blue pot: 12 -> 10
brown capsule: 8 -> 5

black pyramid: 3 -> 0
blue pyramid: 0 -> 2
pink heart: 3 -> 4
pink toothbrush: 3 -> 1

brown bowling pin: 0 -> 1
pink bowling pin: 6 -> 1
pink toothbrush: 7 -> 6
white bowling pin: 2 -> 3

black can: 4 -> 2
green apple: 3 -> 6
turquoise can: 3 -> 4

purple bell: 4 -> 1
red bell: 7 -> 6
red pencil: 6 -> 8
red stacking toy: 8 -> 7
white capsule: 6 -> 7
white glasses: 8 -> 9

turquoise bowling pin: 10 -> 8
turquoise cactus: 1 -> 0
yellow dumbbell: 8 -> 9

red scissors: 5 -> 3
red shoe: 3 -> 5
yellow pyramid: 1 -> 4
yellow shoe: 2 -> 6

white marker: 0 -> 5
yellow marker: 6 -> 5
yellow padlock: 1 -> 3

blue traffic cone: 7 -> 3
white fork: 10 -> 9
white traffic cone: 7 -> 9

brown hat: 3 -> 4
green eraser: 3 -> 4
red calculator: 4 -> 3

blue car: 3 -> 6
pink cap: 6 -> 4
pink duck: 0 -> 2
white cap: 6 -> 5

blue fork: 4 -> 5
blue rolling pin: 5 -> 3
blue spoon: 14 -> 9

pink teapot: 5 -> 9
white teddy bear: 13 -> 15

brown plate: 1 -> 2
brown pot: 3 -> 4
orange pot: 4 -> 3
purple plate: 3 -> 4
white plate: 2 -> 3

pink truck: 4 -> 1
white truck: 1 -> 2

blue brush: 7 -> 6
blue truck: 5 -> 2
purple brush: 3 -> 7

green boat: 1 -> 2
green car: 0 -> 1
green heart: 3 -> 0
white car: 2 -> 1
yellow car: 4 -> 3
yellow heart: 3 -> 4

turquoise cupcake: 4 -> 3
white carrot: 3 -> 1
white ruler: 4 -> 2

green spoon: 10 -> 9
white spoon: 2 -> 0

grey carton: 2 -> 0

--------------------

Prompt
The records above are to be restated word for word, in full.

Reply
blue pot: 12 -> 10
brown capsule: 8 -> 5

black pyramid: 3 -> 0
blue pyramid: 0 -> 2
pink heart: 3 -> 4
pink toothbrush: 3 -> 1

brown bowling pin: 0 -> 1
pink bowling pin: 6 -> 1
pink toothbrush: 7 -> 6
white bowling pin: 2 -> 3

black can: 4 -> 2
green apple: 3 -> 6
turquoise can: 3 -> 4

purple bell: 4 -> 1
red bell: 7 -> 6
red pencil: 6 -> 8
red stacking toy: 8 -> 7
white capsule: 6 -> 7
white glasses: 8 -> 9

turquoise bowling pin: 10 -> 8
turquoise cactus: 1 -> 0
yellow dumbbell: 8 -> 9

red scissors: 5 -> 3
red shoe: 3 -> 5
yellow pyramid: 1 -> 4
yellow shoe: 2 -> 6

white marker: 0 -> 5
yellow marker: 6 -> 5
yellow padlock: 1 -> 3

blue traffic cone: 7 -> 3
white fork: 10 -> 9
white traffic cone: 7 -> 9

brown hat: 3 -> 4
green eraser: 3 -> 4
red calculator: 4 -> 3

blue car: 3 -> 6
pink cap: 6 -> 4
pink duck: 0 -> 2
white cap: 6 -> 5

blue fork: 4 -> 5
blue rolling pin: 5 -> 3
blue spoon: 14 -> 9

pink teapot: 5 -> 9
white teddy bear: 13 -> 15

brown plate: 1 -> 2
brown pot: 3 -> 4
orange pot: 4 -> 3
purple plate: 3 -> 4
white plate: 2 -> 3

pink truck: 4 -> 1
white truck: 1 -> 2

blue brush: 7 -> 6
blue truck: 5 -> 2
purple brush: 3 -> 7

green boat: 1 -> 2
green car: 0 -> 1
green heart: 3 -> 0
white car: 2 -> 1
yellow car: 4 -> 3
yellow heart: 3 -> 4

turquoise cupcake: 4 -> 3
white carrot: 3 -> 1
white ruler: 4 -> 2

green spoon: 10 -> 9
white spoon: 2 -> 0

grey carton: 2 -> 0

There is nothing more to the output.